What you will do: Only the lines below between the ones containing "blue rolling pin: 3 -> 1" and "green car: 5 -> 4", inclusive, are to be reproduced, each exactly as it stands.

Records shown:
────────────────────

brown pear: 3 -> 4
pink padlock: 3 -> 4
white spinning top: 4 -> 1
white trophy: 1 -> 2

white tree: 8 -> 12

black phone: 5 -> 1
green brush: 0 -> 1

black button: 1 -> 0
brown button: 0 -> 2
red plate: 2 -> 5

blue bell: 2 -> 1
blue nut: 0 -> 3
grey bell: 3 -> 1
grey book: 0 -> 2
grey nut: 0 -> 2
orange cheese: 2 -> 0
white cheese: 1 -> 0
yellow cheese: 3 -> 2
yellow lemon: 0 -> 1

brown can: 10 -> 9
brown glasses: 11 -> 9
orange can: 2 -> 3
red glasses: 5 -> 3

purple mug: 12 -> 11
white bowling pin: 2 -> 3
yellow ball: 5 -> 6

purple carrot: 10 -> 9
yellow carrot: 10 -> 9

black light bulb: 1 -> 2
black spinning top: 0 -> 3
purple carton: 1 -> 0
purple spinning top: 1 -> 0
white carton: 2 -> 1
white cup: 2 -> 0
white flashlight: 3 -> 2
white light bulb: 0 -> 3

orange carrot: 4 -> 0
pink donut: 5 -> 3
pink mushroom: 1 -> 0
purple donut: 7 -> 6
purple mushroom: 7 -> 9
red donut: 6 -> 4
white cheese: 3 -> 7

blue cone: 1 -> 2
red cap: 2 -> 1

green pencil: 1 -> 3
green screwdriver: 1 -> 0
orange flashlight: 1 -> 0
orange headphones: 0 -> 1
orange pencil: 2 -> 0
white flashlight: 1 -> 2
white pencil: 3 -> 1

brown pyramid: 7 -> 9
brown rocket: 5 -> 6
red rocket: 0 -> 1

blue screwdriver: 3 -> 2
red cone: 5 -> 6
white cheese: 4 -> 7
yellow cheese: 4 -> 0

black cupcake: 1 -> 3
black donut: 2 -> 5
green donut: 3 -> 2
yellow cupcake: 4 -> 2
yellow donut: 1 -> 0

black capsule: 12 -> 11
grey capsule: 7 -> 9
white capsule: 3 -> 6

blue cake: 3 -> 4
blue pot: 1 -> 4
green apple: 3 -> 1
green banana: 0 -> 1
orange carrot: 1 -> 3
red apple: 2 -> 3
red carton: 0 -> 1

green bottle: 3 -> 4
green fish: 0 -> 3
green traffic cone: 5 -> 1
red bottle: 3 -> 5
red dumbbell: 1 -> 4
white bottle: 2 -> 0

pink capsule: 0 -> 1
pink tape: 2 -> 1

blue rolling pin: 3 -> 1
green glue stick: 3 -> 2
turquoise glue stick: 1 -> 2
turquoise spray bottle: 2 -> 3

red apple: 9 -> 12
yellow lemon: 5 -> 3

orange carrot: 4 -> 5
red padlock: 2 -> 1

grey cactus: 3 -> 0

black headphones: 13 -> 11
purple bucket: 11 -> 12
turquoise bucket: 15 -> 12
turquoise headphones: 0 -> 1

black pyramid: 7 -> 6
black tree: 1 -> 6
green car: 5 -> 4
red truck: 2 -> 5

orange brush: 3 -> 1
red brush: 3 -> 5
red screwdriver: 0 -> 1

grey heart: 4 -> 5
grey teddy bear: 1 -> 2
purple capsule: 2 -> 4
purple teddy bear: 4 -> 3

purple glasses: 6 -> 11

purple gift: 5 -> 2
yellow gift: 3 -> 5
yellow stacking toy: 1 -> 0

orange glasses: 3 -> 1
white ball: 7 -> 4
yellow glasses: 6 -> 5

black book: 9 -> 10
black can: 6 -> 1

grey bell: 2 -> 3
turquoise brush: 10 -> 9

────────────────────

Answer space:
blue rolling pin: 3 -> 1
green glue stick: 3 -> 2
turquoise glue stick: 1 -> 2
turquoise spray bottle: 2 -> 3

red apple: 9 -> 12
yellow lemon: 5 -> 3

orange carrot: 4 -> 5
red padlock: 2 -> 1

grey cactus: 3 -> 0

black headphones: 13 -> 11
purple bucket: 11 -> 12
turquoise bucket: 15 -> 12
turquoise headphones: 0 -> 1

black pyramid: 7 -> 6
black tree: 1 -> 6
green car: 5 -> 4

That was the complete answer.